DATA:
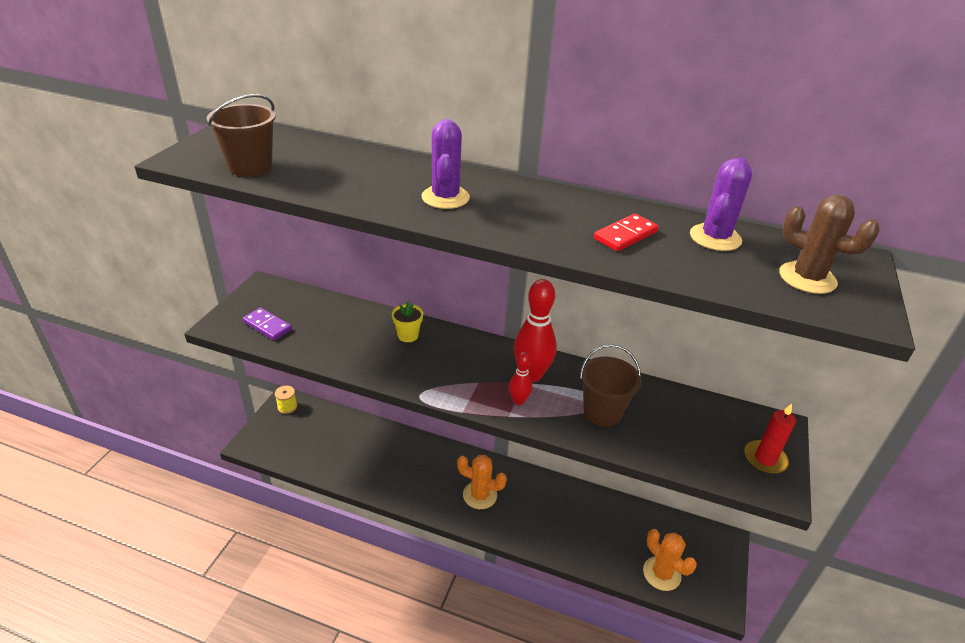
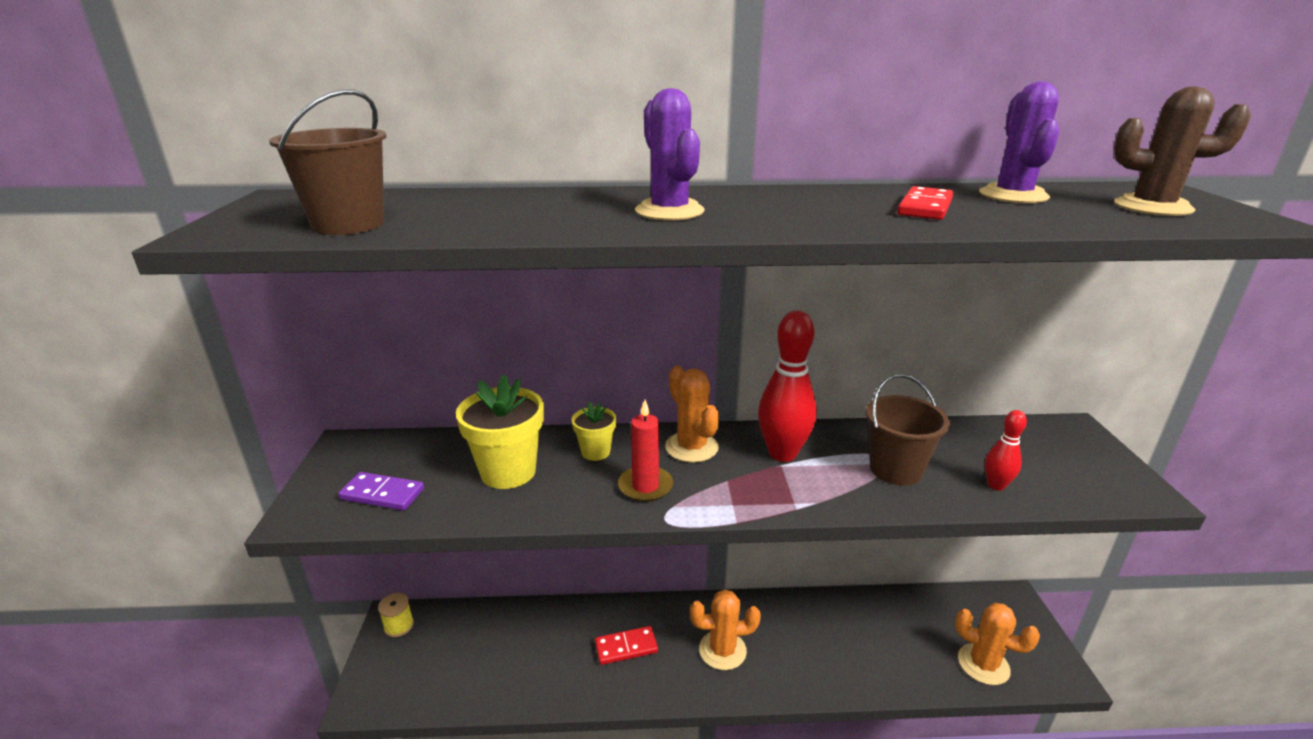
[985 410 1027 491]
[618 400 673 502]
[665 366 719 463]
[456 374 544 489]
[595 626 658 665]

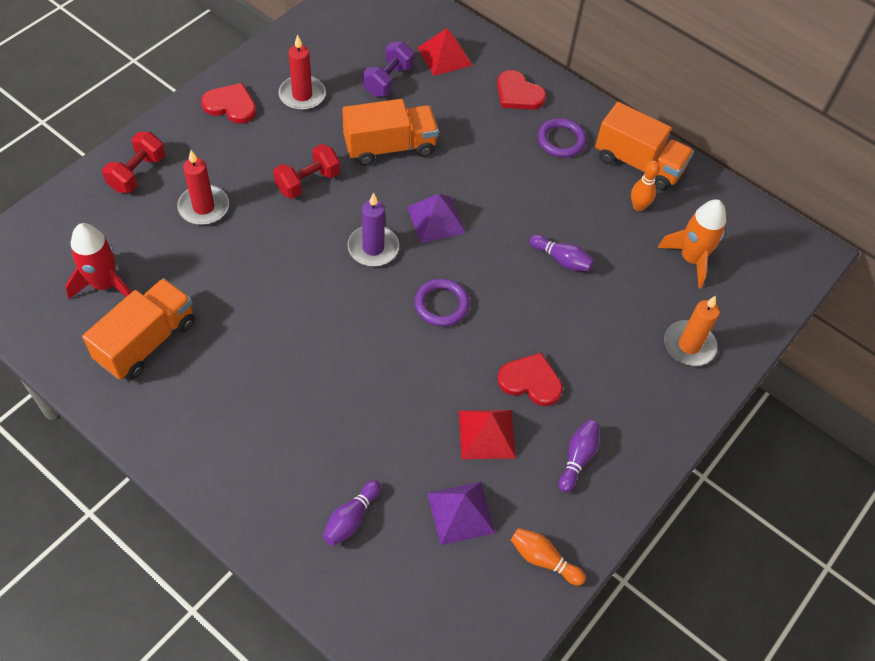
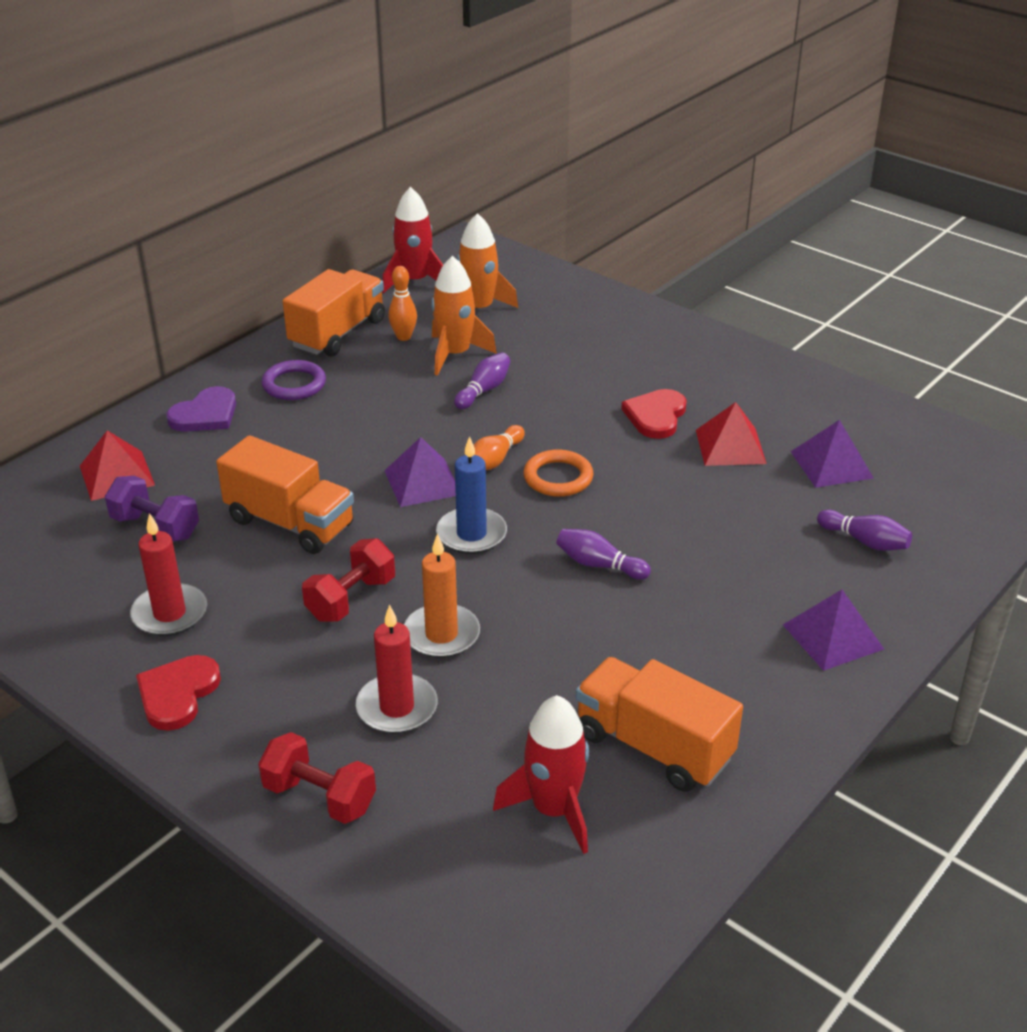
[166 386 236 432]
[216 435 354 554]
[302 538 395 622]
[436 436 507 554]
[523 450 594 497]
[404 534 480 658]
[556 529 651 580]
[474 425 525 470]
[382 187 443 294]
[431 256 497 376]
[783 590 884 671]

TASK BRIEF:
Once the pictures are set aside, write out the entries verbatim.

TASK OUTPUT:
[985 410 1027 491]
[618 400 673 502]
[665 366 719 463]
[456 374 544 489]
[595 626 658 665]

[166 386 236 432]
[216 435 354 554]
[302 538 395 622]
[436 436 507 554]
[523 450 594 497]
[404 534 480 658]
[556 529 651 580]
[474 425 525 470]
[382 187 443 294]
[431 256 497 376]
[783 590 884 671]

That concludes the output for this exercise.